Start of Block

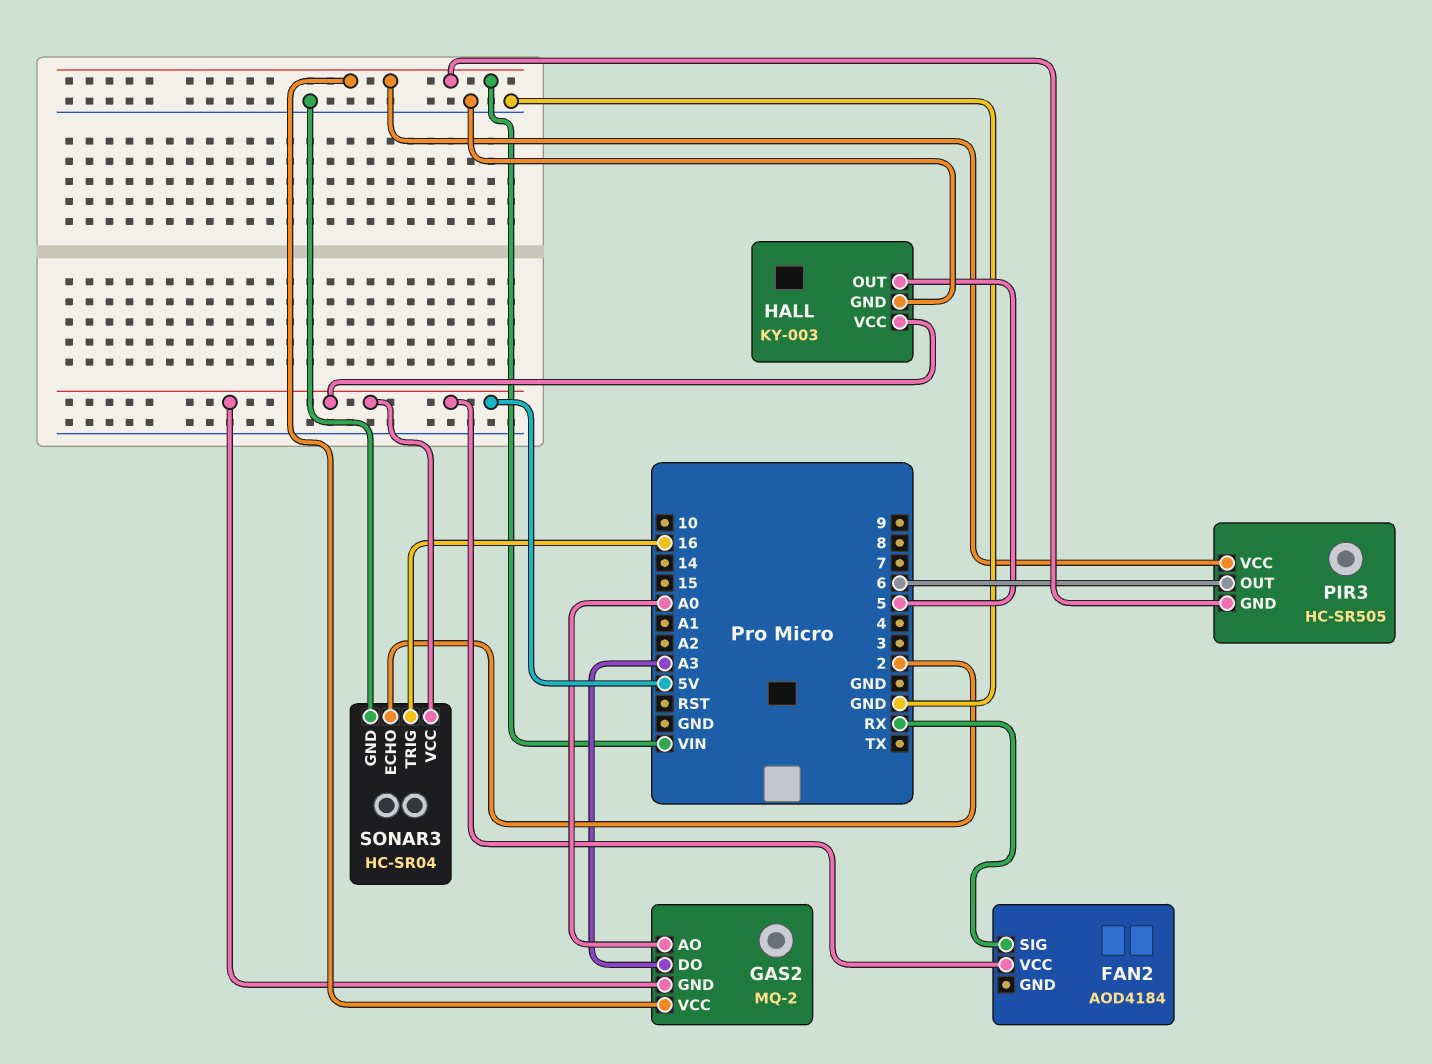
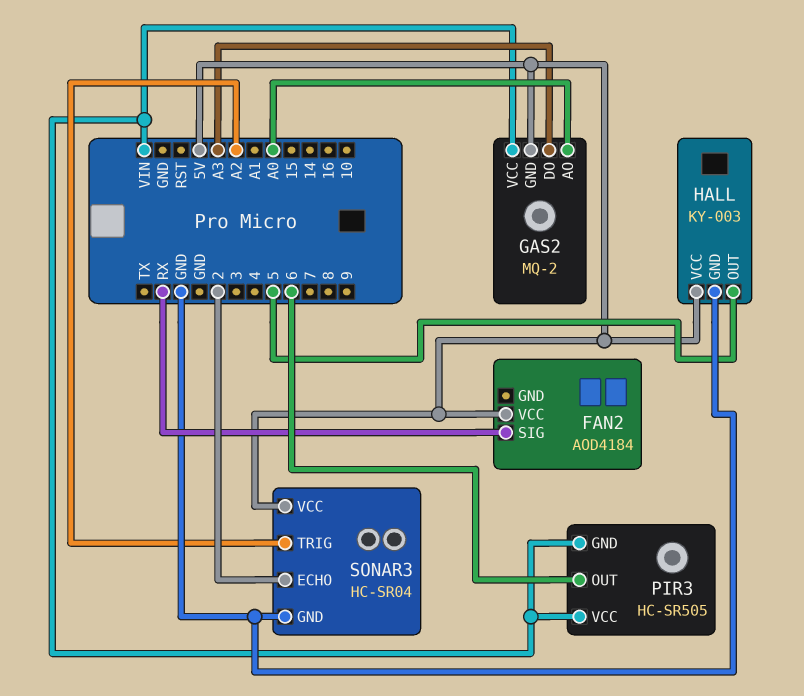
SONAR3 pin TRIG: 16 -> A2

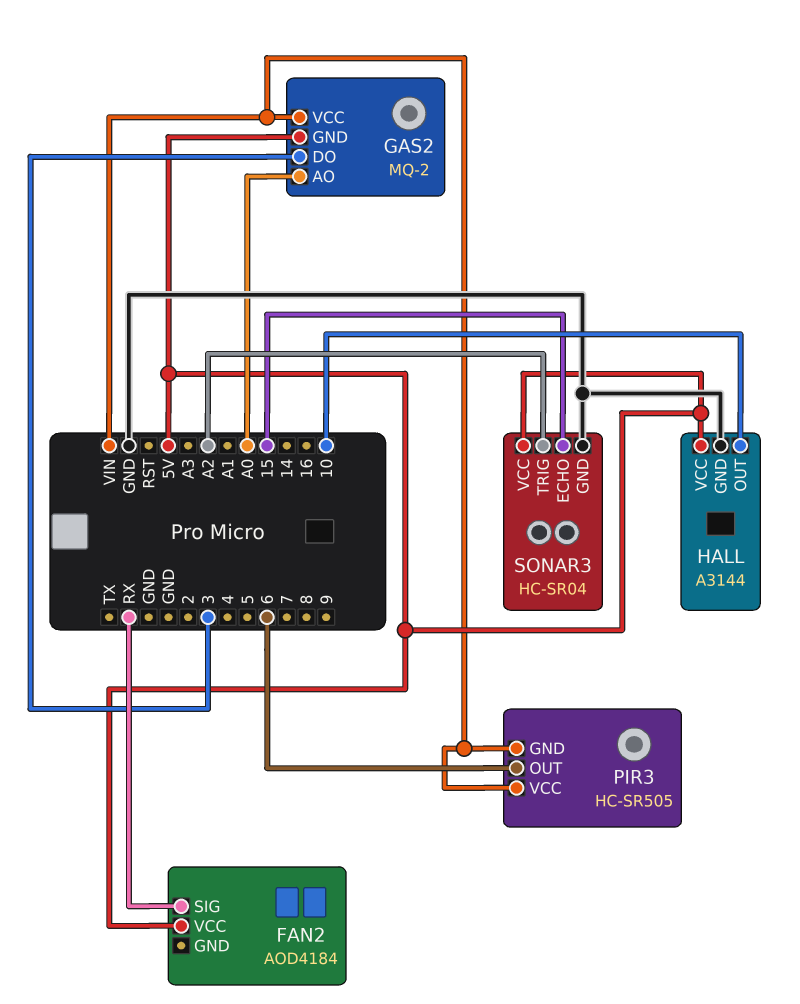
GAS2 pin DO: A3 -> 3
HALL: KY-003 -> A3144
HALL pin OUT: 5 -> 10
SONAR3 pin ECHO: 2 -> 15

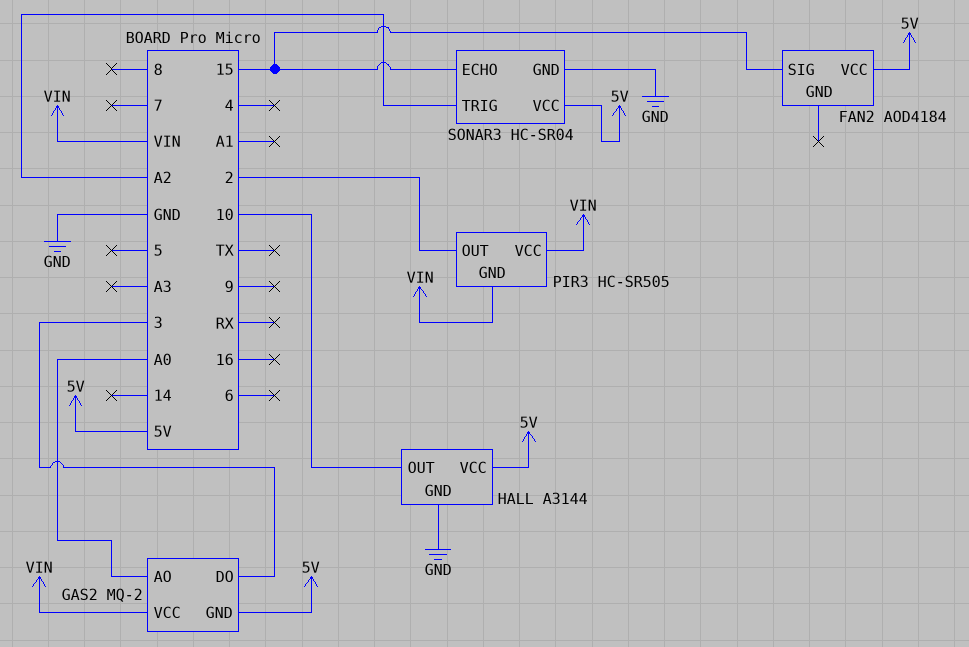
FAN2 pin SIG: RX -> 15
PIR3 pin OUT: 6 -> 2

End of Block

- _The task_
Without the pictures, give back every record precisely as shown.

- _Expected answer_
SONAR3 pin TRIG: 16 -> A2

GAS2 pin DO: A3 -> 3
HALL: KY-003 -> A3144
HALL pin OUT: 5 -> 10
SONAR3 pin ECHO: 2 -> 15

FAN2 pin SIG: RX -> 15
PIR3 pin OUT: 6 -> 2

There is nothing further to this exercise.